# WHAT TO PRODUCE
Find and copy each line of the records where the string "debris" shows up.

________________

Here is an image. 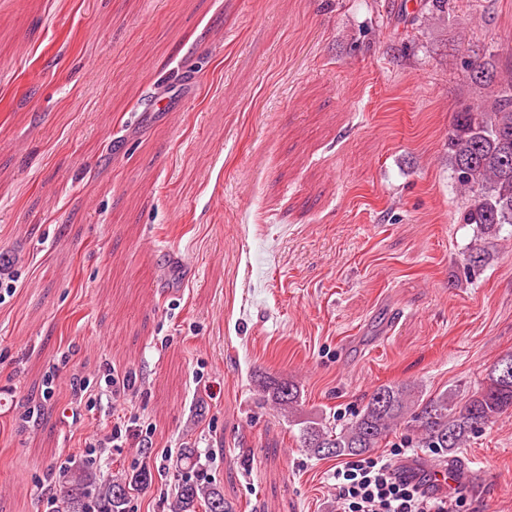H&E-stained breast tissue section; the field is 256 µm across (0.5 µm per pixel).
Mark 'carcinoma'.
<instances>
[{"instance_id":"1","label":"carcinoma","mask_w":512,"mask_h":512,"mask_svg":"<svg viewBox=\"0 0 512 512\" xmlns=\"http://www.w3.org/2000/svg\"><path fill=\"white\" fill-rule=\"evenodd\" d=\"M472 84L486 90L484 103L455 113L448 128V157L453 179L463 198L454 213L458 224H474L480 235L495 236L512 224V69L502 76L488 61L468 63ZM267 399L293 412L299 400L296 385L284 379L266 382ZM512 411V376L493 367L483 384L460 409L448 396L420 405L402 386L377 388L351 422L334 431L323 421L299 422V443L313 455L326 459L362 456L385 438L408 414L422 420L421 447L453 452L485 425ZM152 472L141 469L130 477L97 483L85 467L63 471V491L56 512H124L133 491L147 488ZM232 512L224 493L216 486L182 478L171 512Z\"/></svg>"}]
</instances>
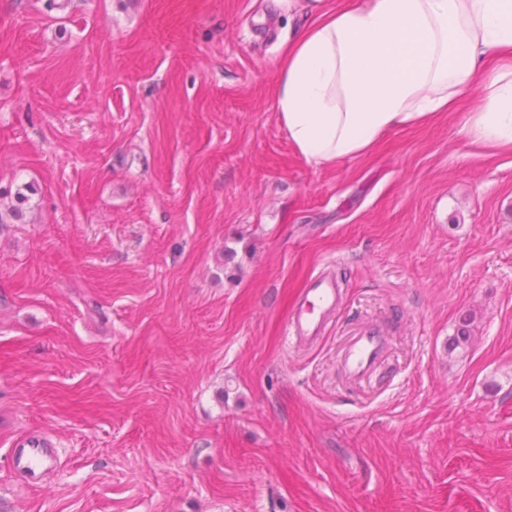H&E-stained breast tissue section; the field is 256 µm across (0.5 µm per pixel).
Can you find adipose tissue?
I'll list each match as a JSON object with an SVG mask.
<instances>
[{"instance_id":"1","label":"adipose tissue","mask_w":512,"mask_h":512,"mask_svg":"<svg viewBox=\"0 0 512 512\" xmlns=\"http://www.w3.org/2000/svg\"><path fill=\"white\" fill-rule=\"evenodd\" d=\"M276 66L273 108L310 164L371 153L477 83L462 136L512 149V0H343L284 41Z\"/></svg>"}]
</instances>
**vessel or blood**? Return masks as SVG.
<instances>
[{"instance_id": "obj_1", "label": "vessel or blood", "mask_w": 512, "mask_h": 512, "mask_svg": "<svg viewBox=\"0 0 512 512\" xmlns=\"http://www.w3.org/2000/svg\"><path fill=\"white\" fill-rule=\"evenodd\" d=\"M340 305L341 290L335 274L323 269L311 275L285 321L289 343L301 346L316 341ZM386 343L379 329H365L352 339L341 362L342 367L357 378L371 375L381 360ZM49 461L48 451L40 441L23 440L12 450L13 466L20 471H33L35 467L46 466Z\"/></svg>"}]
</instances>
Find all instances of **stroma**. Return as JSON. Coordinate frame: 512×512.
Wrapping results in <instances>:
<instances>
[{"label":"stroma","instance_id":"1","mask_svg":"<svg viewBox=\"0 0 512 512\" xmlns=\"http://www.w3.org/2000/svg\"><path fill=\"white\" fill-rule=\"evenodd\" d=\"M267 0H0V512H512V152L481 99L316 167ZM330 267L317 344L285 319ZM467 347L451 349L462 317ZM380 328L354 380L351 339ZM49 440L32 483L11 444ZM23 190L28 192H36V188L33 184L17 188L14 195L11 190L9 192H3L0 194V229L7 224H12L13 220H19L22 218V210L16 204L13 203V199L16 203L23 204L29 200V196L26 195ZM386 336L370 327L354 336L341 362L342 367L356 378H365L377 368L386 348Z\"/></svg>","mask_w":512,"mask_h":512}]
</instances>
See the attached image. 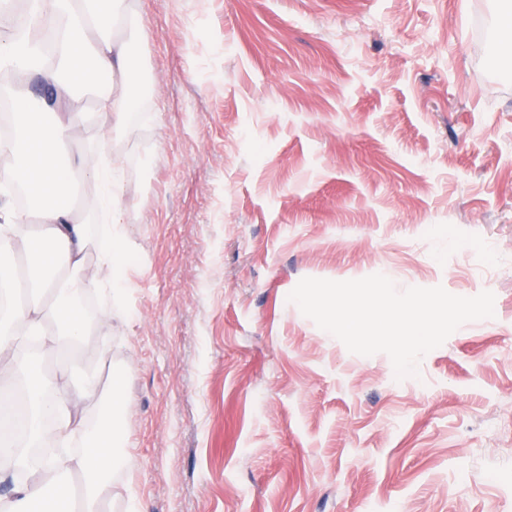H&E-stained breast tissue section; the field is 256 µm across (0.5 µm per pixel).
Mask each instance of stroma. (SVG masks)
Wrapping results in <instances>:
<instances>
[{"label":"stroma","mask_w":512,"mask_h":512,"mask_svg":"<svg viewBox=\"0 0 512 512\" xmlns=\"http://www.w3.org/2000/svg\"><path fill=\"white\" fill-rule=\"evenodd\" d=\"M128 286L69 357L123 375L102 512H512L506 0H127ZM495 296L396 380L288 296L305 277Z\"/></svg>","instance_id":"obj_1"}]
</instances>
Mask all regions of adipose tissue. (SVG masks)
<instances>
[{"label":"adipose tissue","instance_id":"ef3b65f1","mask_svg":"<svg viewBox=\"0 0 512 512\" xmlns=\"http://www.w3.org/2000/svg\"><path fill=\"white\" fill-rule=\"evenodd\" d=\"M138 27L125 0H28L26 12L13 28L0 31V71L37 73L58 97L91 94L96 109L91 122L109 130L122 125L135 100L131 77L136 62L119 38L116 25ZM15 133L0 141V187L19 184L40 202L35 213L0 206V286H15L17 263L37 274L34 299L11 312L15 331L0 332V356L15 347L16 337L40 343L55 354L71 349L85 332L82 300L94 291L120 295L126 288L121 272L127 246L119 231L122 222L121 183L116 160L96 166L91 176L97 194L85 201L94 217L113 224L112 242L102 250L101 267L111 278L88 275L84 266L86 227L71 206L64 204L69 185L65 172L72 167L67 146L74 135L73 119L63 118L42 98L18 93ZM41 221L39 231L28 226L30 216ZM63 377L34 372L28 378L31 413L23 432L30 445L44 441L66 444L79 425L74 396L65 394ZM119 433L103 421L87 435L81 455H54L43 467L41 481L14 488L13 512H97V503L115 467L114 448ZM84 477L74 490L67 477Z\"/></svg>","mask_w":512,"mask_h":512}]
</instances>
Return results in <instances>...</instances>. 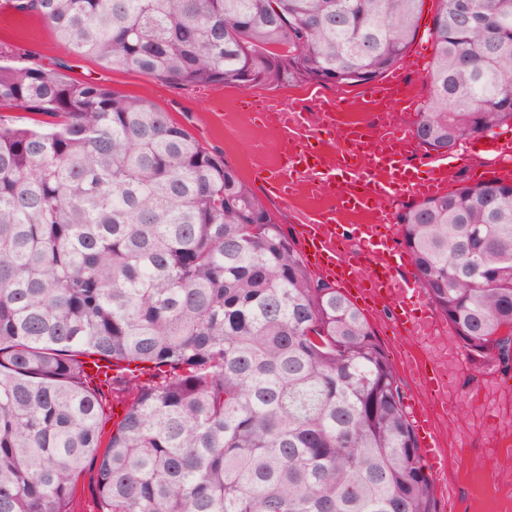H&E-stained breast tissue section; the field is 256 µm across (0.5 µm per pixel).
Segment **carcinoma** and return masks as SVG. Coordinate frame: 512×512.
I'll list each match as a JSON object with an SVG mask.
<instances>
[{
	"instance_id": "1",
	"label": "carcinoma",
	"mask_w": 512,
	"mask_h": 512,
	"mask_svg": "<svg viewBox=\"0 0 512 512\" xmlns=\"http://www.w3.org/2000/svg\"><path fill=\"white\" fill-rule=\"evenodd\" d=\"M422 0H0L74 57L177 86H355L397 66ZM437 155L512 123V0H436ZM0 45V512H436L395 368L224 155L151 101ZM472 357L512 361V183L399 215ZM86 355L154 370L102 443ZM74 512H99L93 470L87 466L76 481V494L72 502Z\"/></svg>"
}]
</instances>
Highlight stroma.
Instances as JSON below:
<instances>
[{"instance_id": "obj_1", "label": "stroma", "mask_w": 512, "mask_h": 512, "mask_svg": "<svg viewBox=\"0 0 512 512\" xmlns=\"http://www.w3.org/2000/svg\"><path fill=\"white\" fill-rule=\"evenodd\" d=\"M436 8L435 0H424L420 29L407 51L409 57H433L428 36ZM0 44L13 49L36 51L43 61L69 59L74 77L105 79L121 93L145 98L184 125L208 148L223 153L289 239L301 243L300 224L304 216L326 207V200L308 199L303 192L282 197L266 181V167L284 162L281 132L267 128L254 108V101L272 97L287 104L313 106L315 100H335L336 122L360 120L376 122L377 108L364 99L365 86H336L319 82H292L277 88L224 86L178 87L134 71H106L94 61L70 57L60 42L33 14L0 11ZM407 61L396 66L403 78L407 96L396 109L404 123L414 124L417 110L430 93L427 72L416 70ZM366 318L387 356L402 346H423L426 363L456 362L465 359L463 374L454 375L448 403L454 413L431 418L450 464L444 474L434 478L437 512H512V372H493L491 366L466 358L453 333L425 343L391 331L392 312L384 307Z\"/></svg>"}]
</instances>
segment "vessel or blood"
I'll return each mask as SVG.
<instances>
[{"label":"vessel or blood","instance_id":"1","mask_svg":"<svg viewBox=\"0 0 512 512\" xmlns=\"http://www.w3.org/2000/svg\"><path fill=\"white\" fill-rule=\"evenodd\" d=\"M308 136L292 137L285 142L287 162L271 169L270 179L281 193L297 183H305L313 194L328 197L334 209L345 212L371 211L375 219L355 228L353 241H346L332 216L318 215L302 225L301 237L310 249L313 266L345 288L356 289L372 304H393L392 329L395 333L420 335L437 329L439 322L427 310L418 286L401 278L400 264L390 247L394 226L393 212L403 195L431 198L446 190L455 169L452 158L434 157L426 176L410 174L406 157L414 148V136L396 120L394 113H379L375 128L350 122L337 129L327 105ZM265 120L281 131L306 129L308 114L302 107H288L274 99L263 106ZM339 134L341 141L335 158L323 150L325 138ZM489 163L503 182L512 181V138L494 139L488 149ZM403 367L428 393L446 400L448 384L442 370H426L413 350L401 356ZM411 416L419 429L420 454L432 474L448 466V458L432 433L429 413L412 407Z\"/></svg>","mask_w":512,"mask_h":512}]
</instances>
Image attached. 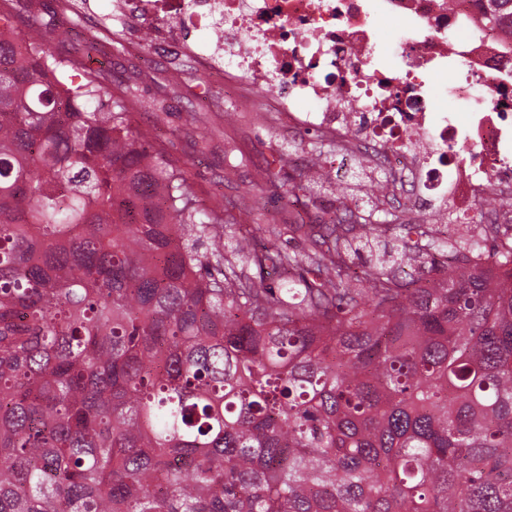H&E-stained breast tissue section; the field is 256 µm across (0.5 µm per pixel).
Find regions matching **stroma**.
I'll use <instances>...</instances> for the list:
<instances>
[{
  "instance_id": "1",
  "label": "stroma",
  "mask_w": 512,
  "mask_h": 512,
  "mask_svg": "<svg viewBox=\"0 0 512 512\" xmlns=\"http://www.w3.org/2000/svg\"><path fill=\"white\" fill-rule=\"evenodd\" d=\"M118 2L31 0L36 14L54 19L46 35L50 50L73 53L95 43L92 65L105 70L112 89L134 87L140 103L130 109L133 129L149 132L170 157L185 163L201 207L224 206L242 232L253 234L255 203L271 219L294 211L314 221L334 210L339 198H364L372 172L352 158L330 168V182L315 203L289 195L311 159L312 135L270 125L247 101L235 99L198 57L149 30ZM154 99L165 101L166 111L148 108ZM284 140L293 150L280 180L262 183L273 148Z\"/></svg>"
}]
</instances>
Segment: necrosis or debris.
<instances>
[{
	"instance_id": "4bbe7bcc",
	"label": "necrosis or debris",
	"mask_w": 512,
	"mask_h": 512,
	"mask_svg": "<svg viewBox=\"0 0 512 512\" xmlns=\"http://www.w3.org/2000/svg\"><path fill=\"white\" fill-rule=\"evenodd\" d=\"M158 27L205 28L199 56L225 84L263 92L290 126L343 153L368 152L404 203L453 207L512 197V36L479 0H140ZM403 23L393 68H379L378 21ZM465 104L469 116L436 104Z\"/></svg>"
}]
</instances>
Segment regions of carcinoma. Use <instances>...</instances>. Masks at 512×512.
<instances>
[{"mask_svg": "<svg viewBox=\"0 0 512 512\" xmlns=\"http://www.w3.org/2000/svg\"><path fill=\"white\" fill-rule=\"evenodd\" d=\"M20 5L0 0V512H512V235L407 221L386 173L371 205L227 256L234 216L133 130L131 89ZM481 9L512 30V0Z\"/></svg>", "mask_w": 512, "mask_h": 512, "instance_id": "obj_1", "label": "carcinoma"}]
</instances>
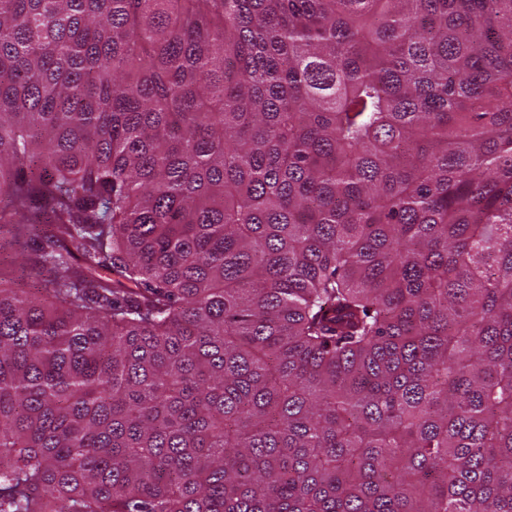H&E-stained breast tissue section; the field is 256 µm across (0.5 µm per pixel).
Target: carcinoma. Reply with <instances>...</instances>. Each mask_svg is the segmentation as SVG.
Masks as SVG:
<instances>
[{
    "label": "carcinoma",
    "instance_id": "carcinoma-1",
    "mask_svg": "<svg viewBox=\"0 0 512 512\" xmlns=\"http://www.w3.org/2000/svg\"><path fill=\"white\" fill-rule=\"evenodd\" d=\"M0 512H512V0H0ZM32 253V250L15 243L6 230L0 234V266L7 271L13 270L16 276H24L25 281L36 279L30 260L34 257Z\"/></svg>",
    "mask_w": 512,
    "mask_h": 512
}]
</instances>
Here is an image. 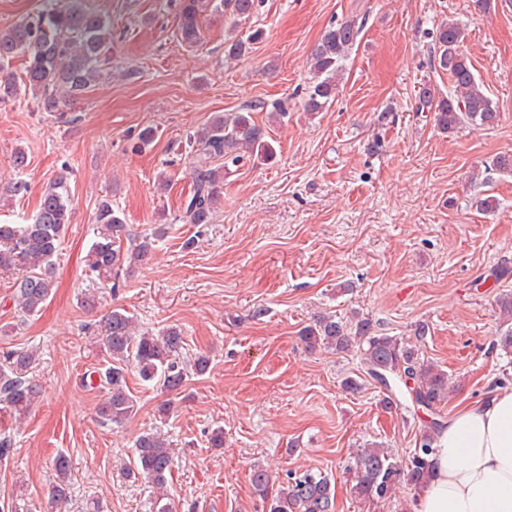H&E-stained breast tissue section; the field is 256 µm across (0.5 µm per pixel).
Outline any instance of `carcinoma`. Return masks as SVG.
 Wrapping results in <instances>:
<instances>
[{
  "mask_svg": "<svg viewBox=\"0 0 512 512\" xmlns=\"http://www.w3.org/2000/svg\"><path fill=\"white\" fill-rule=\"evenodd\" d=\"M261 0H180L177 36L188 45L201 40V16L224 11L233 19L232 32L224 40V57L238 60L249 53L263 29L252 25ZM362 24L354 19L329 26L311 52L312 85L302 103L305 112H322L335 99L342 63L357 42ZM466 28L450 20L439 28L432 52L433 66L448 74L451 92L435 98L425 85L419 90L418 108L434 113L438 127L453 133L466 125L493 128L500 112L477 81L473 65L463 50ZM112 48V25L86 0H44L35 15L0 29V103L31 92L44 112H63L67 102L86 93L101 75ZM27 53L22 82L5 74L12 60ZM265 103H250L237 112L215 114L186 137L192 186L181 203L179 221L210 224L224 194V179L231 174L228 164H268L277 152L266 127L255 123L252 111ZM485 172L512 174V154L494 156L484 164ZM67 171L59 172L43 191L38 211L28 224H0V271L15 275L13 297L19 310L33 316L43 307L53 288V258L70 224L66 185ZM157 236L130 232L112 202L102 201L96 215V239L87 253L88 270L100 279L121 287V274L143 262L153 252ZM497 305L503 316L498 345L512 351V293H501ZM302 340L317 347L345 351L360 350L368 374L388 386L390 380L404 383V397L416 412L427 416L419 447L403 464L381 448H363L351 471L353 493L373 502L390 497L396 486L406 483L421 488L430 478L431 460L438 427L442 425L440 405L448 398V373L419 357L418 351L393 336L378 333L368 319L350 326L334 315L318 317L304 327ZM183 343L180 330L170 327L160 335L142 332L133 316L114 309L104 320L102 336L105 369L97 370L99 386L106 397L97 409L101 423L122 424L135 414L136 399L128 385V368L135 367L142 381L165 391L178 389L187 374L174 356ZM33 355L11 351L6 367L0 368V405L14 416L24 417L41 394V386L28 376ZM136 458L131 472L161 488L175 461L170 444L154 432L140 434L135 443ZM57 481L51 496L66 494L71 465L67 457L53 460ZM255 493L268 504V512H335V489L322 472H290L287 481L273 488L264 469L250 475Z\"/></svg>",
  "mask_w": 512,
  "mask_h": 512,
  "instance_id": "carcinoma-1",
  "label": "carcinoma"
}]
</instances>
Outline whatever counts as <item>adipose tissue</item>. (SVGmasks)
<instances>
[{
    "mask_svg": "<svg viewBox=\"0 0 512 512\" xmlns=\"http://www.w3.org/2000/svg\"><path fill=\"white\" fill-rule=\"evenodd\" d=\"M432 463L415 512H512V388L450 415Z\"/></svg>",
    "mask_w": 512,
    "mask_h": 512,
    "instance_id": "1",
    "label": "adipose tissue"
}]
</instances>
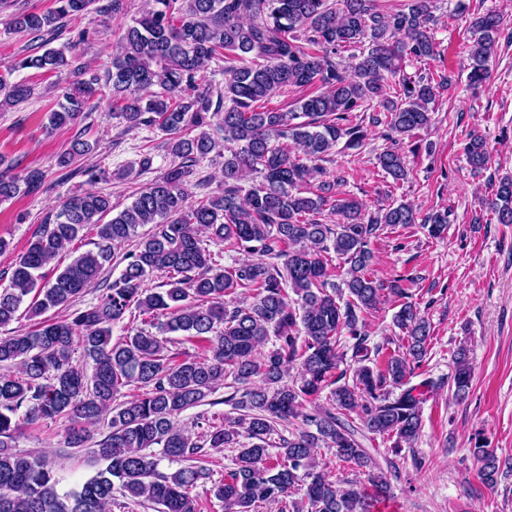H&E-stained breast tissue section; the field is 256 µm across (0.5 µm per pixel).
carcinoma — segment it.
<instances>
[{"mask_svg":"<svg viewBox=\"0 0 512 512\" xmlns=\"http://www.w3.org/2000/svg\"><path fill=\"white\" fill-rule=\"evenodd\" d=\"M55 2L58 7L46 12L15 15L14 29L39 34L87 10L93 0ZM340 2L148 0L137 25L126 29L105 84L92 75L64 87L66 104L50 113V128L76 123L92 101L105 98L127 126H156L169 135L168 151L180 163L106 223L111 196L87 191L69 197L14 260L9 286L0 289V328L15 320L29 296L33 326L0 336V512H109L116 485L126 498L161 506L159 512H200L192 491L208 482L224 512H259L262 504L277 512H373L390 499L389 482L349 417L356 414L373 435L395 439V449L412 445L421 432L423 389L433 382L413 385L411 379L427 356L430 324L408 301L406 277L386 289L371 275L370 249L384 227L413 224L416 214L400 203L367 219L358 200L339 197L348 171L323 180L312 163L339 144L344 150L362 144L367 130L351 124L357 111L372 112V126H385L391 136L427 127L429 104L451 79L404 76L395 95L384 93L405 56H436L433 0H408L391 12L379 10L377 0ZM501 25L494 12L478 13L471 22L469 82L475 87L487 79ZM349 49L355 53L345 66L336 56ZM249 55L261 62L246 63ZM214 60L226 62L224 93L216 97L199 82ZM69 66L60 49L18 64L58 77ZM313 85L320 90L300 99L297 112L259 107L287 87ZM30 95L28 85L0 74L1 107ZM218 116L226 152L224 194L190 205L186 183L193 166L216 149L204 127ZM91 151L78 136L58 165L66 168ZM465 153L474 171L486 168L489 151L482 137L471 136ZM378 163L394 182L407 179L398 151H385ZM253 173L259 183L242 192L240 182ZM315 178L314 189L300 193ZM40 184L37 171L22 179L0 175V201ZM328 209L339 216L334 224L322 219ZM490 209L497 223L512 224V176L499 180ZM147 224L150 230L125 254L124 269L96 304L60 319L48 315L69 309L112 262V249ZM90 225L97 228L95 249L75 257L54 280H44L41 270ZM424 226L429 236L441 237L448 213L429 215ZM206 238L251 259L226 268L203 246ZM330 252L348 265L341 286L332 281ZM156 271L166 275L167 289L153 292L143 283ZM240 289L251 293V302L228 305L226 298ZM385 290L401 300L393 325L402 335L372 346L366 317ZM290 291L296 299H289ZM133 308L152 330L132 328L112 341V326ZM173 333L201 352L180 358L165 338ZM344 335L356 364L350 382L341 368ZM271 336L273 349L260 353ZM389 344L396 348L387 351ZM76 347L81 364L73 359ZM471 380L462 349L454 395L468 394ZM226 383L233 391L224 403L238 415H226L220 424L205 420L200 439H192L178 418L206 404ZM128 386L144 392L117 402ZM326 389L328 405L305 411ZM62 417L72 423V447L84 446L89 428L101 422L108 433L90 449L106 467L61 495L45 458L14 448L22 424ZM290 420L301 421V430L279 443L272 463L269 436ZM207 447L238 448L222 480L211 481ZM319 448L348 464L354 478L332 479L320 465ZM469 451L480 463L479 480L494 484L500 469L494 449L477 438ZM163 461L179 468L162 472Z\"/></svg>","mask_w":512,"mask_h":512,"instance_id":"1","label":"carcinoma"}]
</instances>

________________

# OUTPUT BELOW
Segment: necrosis or debris.
	"label": "necrosis or debris",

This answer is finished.